__EXERCISE DIRECTIONS__
Please repeat every entry exactly as given, apart from dropping the images.
--- START ---
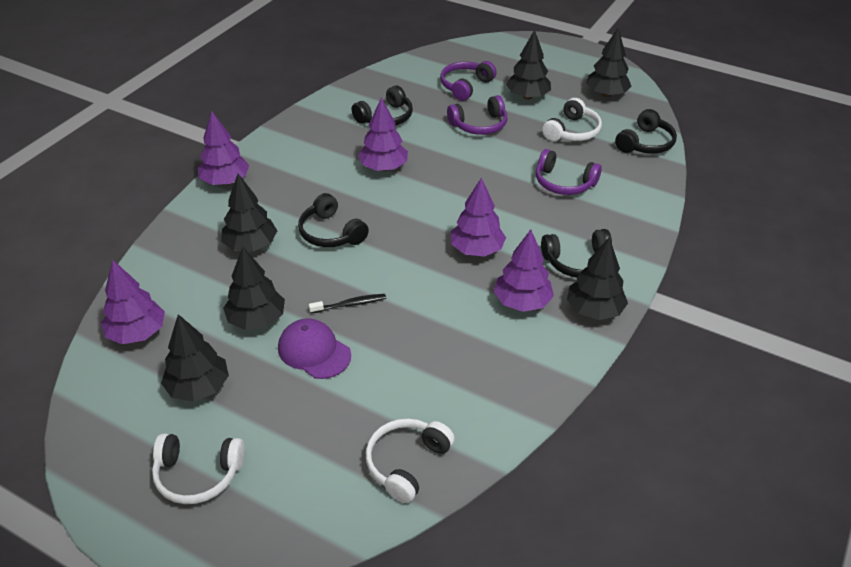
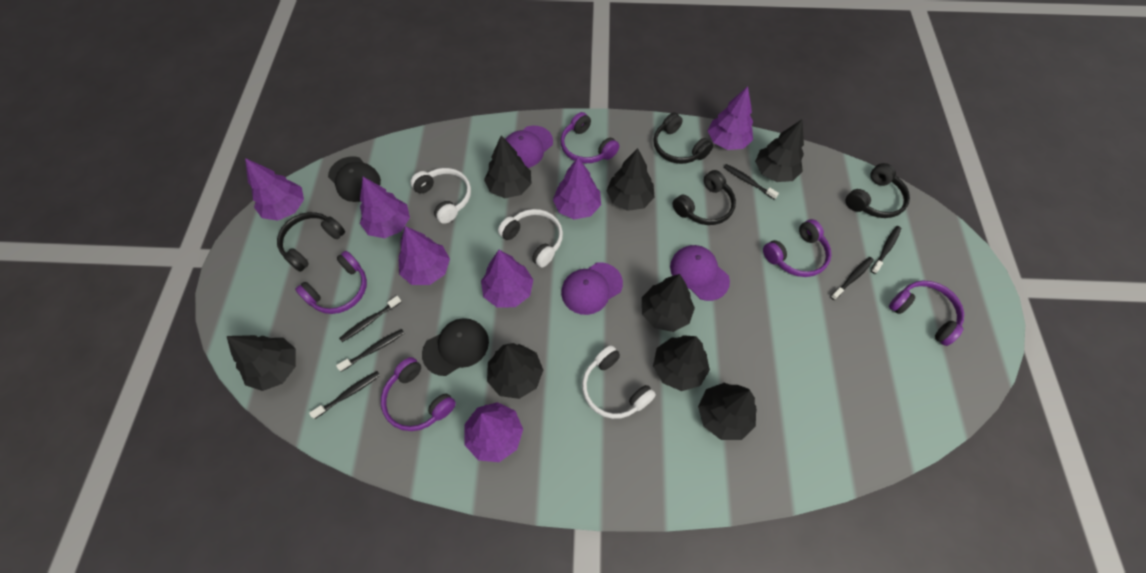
black cap: 0 -> 2
black toothbrush: 1 -> 6
black tree: 6 -> 8
purple cap: 1 -> 3
purple headphones: 3 -> 5
purple tree: 5 -> 7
--- END ---
__SOLUTION FOR THIS PROBLEM__
black cap: 0 -> 2
black toothbrush: 1 -> 6
black tree: 6 -> 8
purple cap: 1 -> 3
purple headphones: 3 -> 5
purple tree: 5 -> 7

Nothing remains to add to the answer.